» DATASET CONTENT
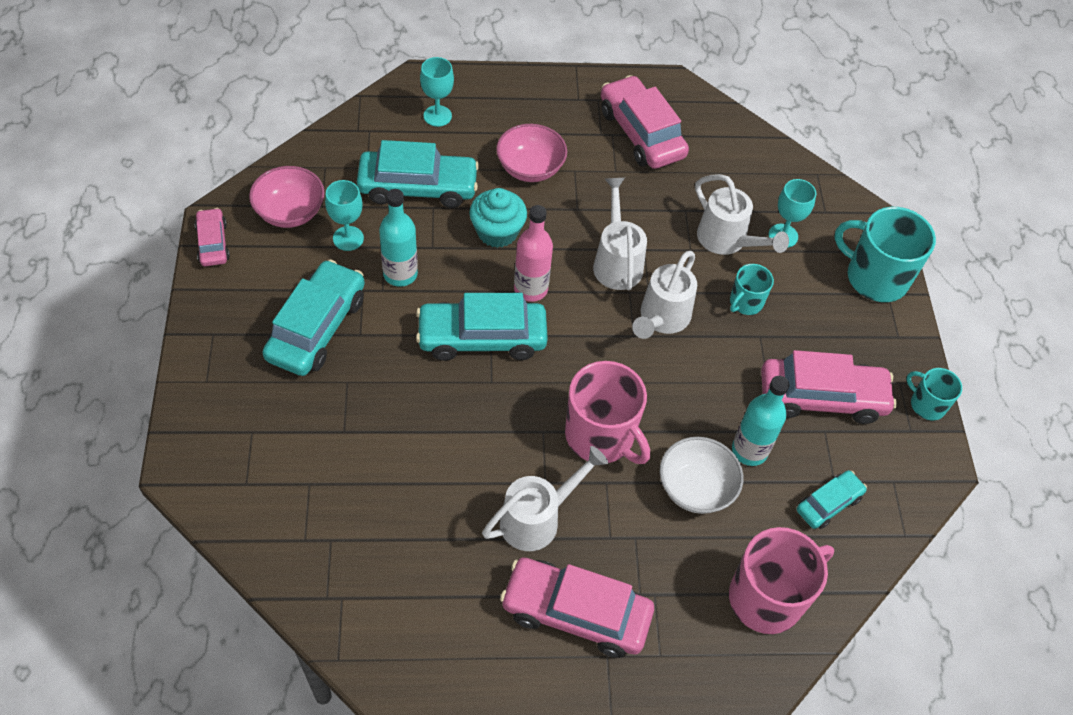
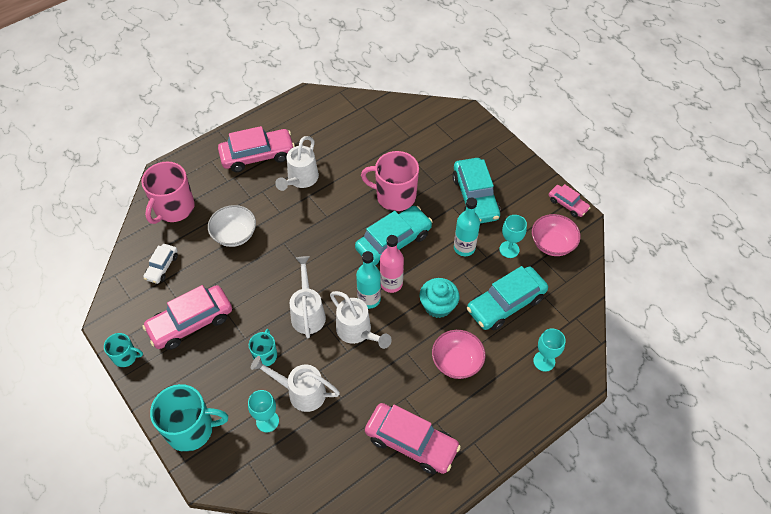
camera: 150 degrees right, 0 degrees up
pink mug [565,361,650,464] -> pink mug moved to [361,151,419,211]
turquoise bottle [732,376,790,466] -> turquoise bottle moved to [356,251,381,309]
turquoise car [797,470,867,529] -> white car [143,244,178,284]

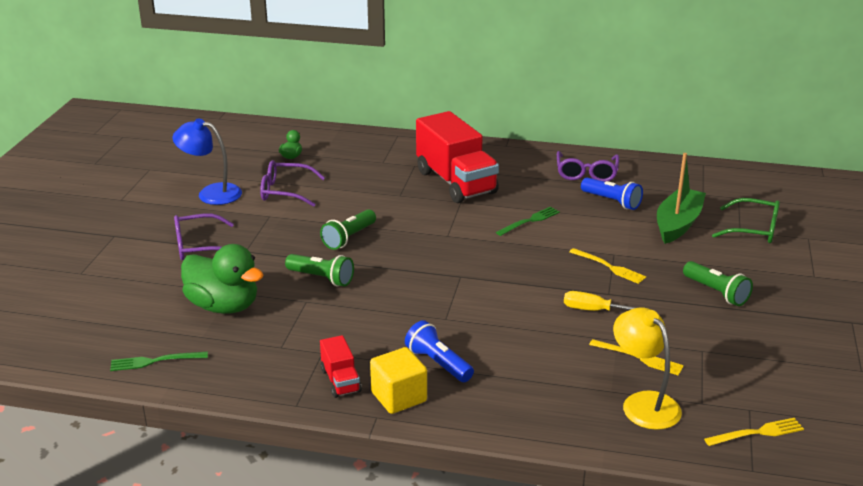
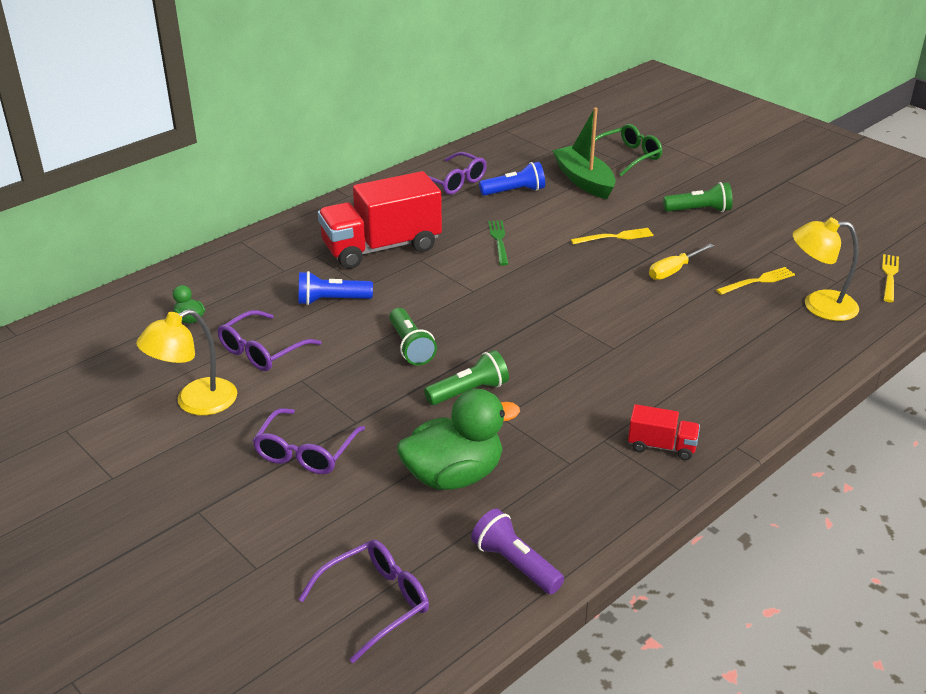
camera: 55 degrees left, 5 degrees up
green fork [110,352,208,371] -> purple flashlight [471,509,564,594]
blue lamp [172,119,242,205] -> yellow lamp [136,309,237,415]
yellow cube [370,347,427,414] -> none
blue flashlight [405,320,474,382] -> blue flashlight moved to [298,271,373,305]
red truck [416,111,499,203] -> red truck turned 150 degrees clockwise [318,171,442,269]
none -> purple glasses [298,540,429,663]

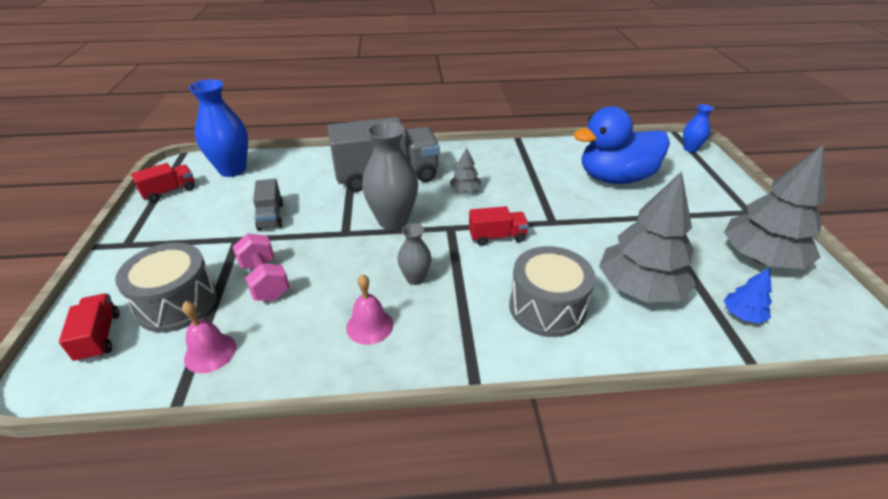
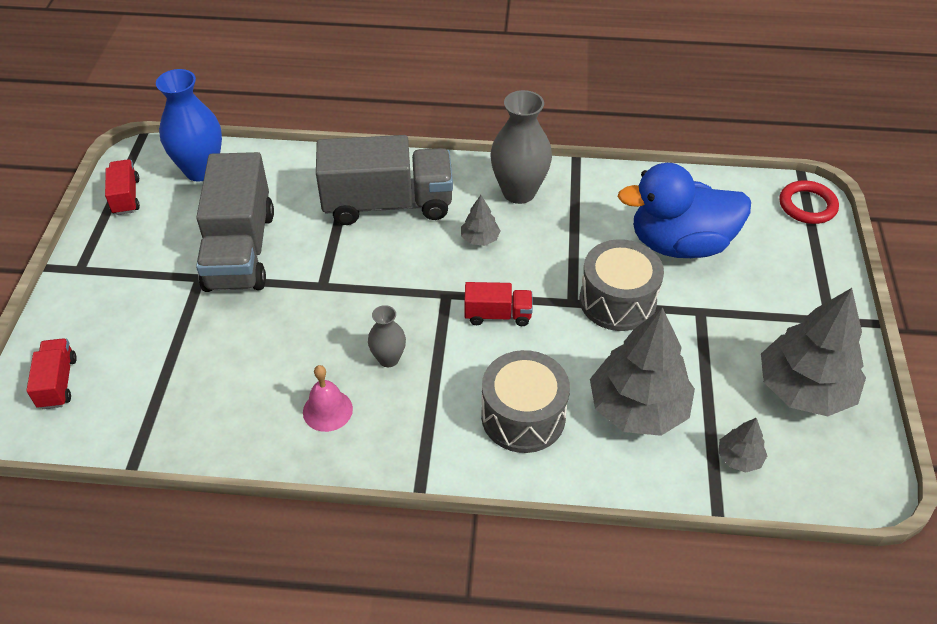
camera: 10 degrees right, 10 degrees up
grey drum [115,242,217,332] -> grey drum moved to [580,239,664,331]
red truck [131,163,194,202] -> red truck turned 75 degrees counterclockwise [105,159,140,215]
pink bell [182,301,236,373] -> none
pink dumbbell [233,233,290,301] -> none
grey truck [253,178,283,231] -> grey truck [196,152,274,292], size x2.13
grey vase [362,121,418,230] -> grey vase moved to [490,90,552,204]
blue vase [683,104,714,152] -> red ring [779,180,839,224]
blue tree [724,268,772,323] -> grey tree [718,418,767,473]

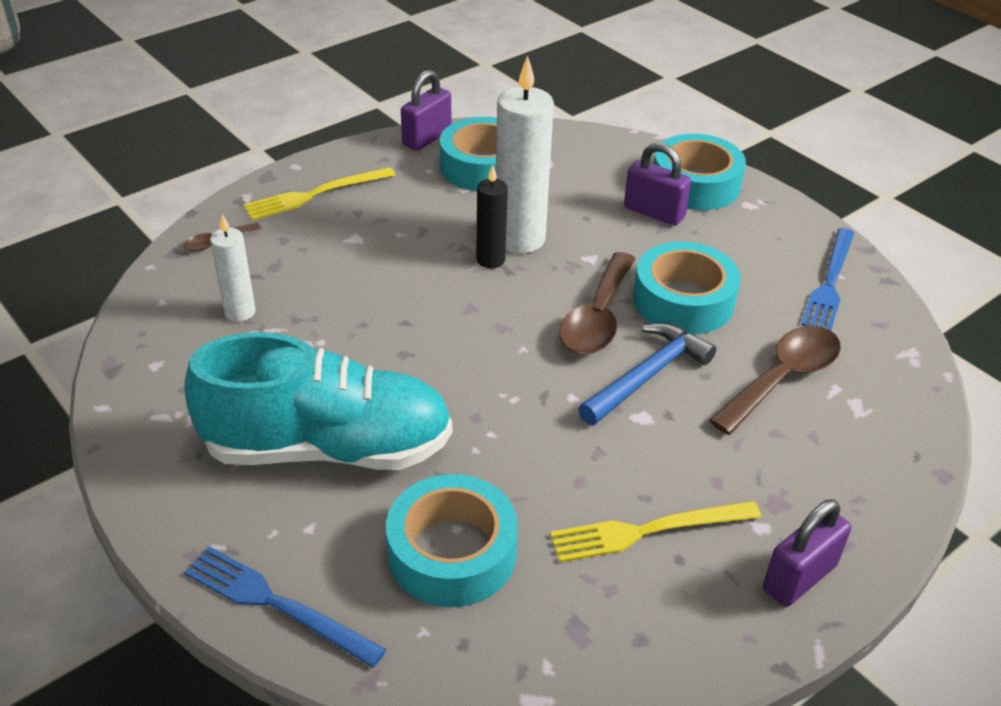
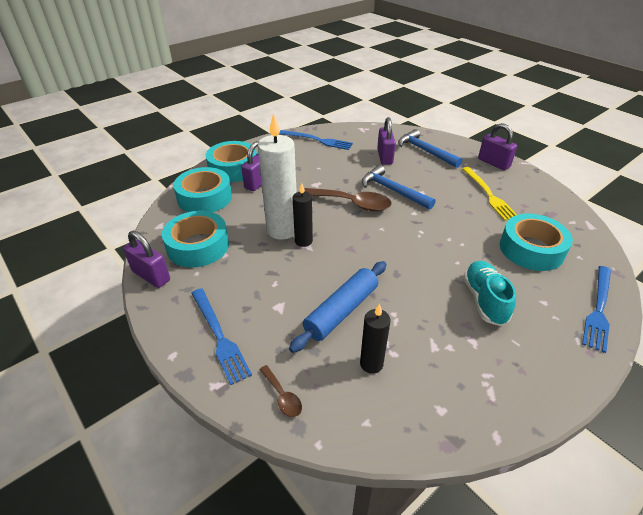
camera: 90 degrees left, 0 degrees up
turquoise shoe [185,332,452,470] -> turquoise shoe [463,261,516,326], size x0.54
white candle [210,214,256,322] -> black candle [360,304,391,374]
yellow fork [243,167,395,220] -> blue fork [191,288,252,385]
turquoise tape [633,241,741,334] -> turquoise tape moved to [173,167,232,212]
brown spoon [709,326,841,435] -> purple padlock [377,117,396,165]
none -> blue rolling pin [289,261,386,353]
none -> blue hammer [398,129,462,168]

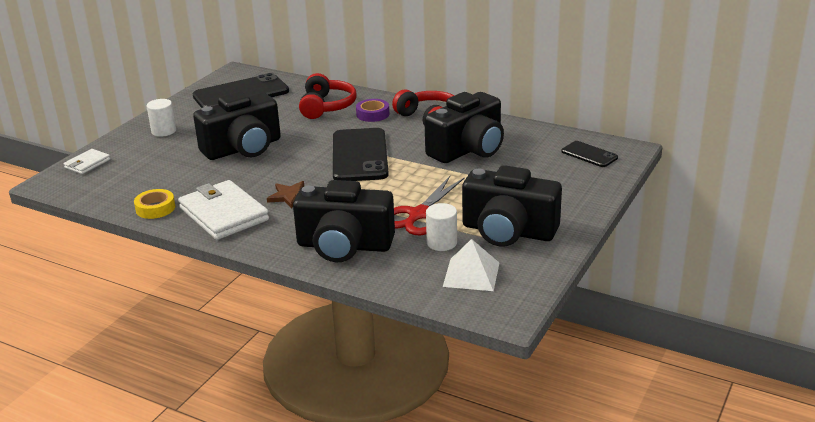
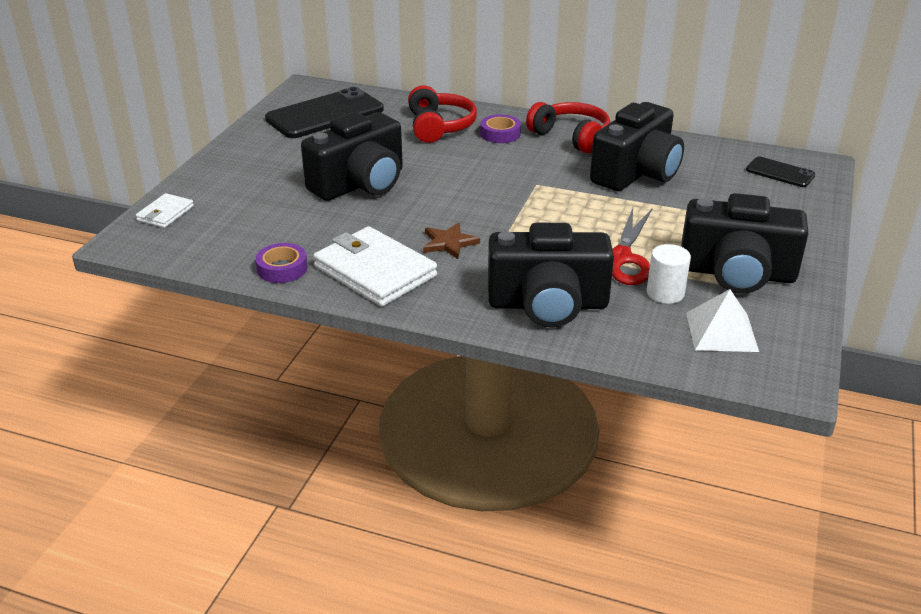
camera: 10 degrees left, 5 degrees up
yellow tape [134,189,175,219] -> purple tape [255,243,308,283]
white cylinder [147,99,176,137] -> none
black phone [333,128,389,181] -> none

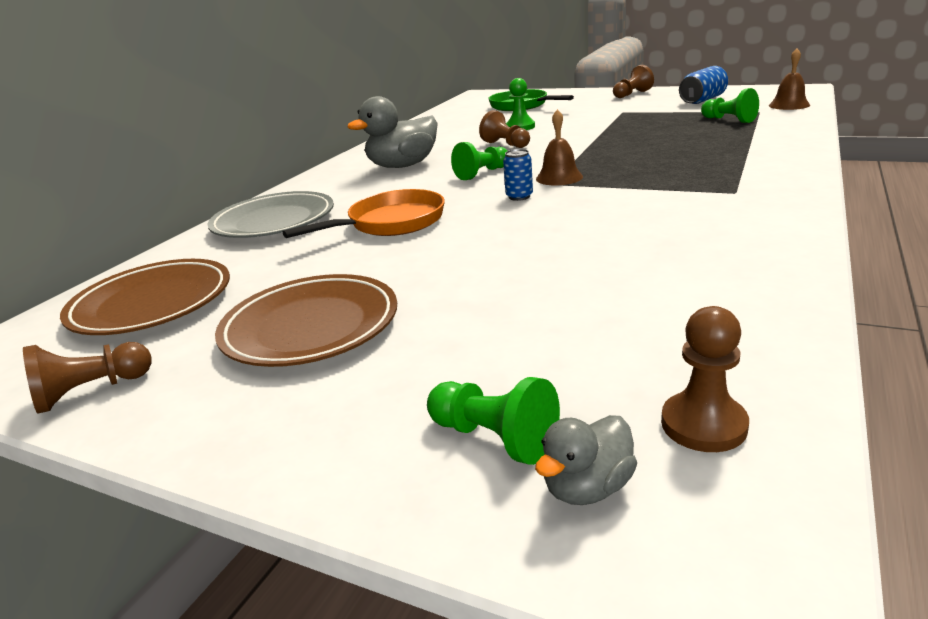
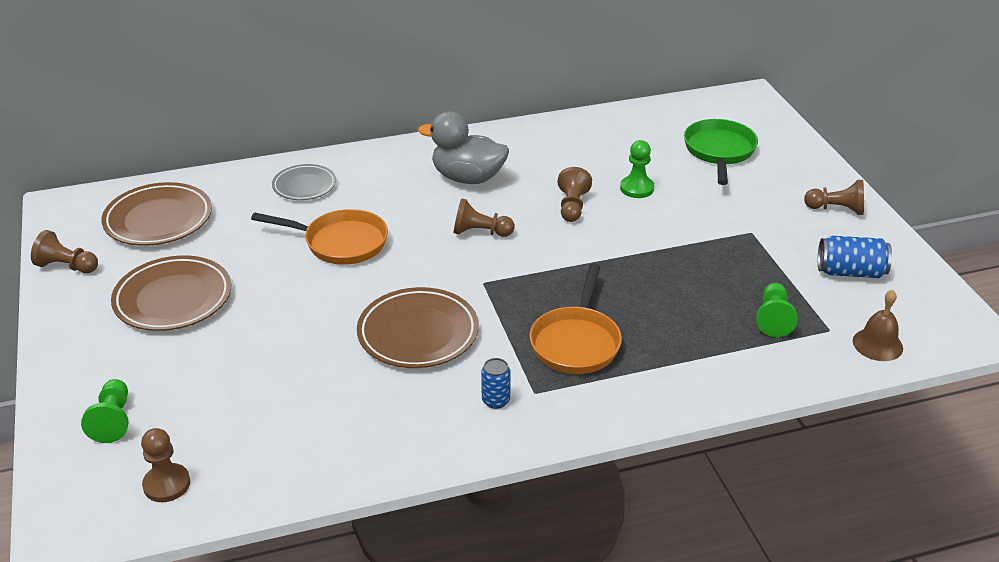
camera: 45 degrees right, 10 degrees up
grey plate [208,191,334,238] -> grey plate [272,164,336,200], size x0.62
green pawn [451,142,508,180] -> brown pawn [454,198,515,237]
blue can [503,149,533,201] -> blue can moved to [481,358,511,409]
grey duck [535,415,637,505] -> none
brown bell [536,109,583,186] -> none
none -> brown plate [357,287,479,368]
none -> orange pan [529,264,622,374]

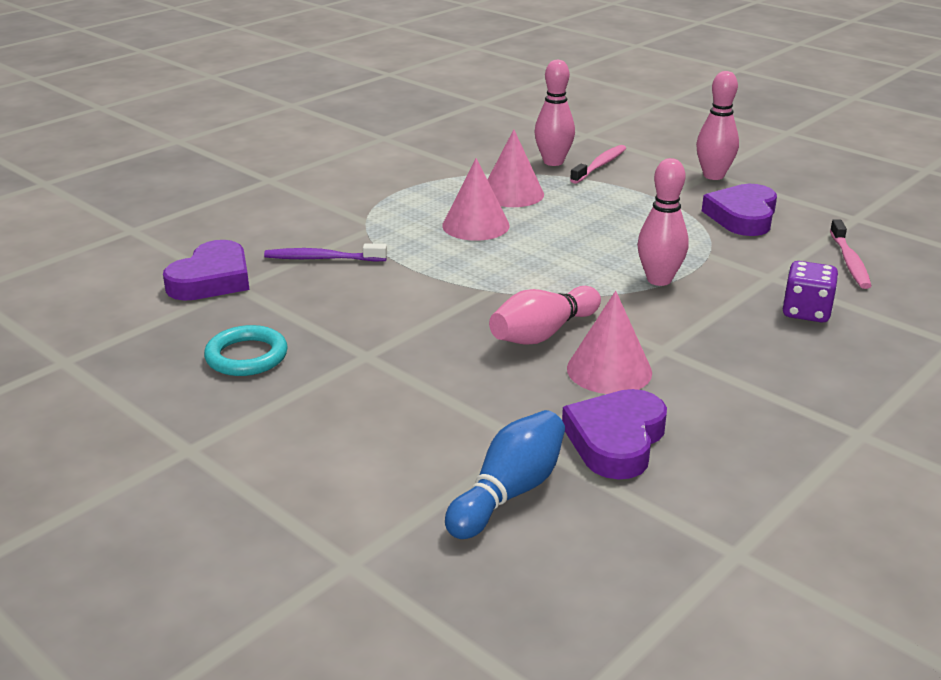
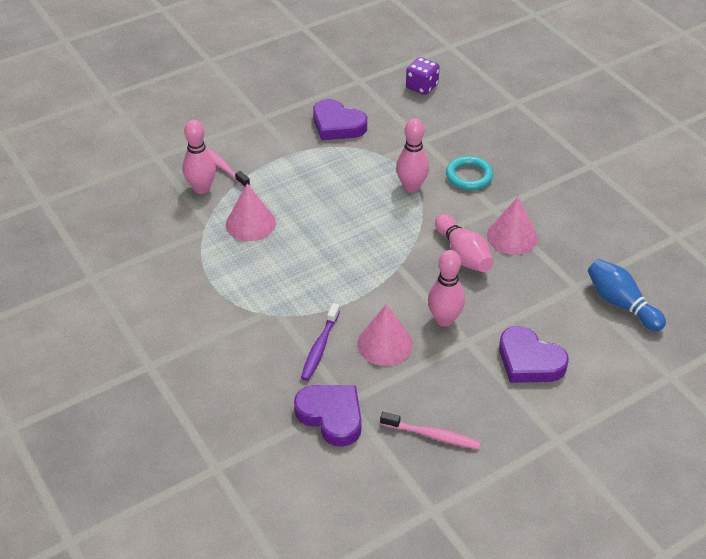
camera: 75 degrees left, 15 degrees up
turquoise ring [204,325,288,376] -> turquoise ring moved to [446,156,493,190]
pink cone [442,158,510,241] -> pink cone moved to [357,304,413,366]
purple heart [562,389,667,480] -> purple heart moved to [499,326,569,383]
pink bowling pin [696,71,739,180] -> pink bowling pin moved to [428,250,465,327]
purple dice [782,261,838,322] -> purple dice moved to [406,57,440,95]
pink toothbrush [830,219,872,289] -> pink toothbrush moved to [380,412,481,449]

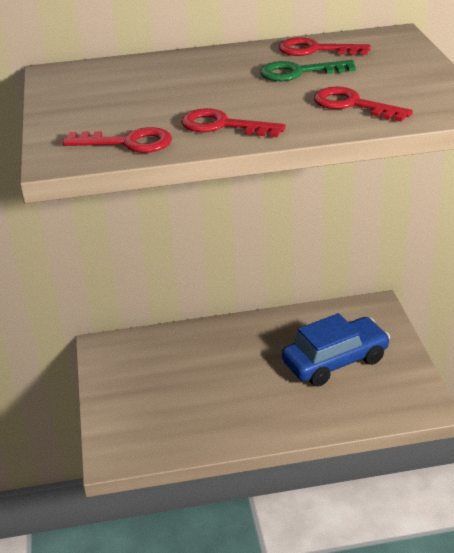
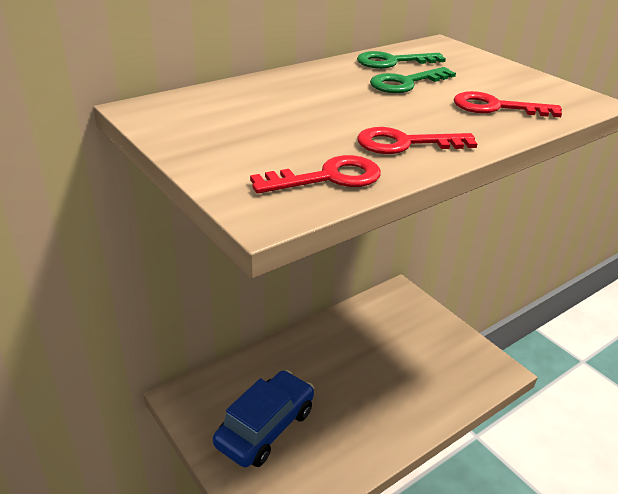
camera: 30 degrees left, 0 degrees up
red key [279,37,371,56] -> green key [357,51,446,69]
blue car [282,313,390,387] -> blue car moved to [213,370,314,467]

» TASK DIRECTIONS
Copy everything in the listing above exactly except the pictures.

» SOLUTION TO THE PROBLEM
camera: 150 degrees right, 0 degrees up
pink mug [565,361,650,464] -> pink mug moved to [361,151,419,211]
turquoise bottle [732,376,790,466] -> turquoise bottle moved to [356,251,381,309]
turquoise car [797,470,867,529] -> white car [143,244,178,284]

camera: 55 degrees left, 5 degrees up
green fork [110,352,208,371] -> purple flashlight [471,509,564,594]
blue lamp [172,119,242,205] -> yellow lamp [136,309,237,415]
yellow cube [370,347,427,414] -> none
blue flashlight [405,320,474,382] -> blue flashlight moved to [298,271,373,305]
red truck [416,111,499,203] -> red truck turned 150 degrees clockwise [318,171,442,269]
none -> purple glasses [298,540,429,663]

camera: 10 degrees right, 10 degrees up
grey drum [115,242,217,332] -> grey drum moved to [580,239,664,331]
red truck [131,163,194,202] -> red truck turned 75 degrees counterclockwise [105,159,140,215]
pink bell [182,301,236,373] -> none
pink dumbbell [233,233,290,301] -> none
grey truck [253,178,283,231] -> grey truck [196,152,274,292], size x2.13
grey vase [362,121,418,230] -> grey vase moved to [490,90,552,204]
blue vase [683,104,714,152] -> red ring [779,180,839,224]
blue tree [724,268,772,323] -> grey tree [718,418,767,473]

camera: 90 degrees left, 0 degrees up
turquoise shoe [185,332,452,470] -> turquoise shoe [463,261,516,326], size x0.54
white candle [210,214,256,322] -> black candle [360,304,391,374]
yellow fork [243,167,395,220] -> blue fork [191,288,252,385]
turquoise tape [633,241,741,334] -> turquoise tape moved to [173,167,232,212]
brown spoon [709,326,841,435] -> purple padlock [377,117,396,165]
none -> blue rolling pin [289,261,386,353]
none -> blue hammer [398,129,462,168]

camera: 10 degrees left, 5 degrees up
yellow tape [134,189,175,219] -> purple tape [255,243,308,283]
white cylinder [147,99,176,137] -> none
black phone [333,128,389,181] -> none

camera: 45 degrees right, 10 degrees up
grey plate [208,191,334,238] -> grey plate [272,164,336,200], size x0.62
green pawn [451,142,508,180] -> brown pawn [454,198,515,237]
blue can [503,149,533,201] -> blue can moved to [481,358,511,409]
grey duck [535,415,637,505] -> none
brown bell [536,109,583,186] -> none
none -> brown plate [357,287,479,368]
none -> orange pan [529,264,622,374]

camera: 75 degrees left, 15 degrees up
turquoise ring [204,325,288,376] -> turquoise ring moved to [446,156,493,190]
pink cone [442,158,510,241] -> pink cone moved to [357,304,413,366]
purple heart [562,389,667,480] -> purple heart moved to [499,326,569,383]
pink bowling pin [696,71,739,180] -> pink bowling pin moved to [428,250,465,327]
purple dice [782,261,838,322] -> purple dice moved to [406,57,440,95]
pink toothbrush [830,219,872,289] -> pink toothbrush moved to [380,412,481,449]

camera: 30 degrees left, 0 degrees up
red key [279,37,371,56] -> green key [357,51,446,69]
blue car [282,313,390,387] -> blue car moved to [213,370,314,467]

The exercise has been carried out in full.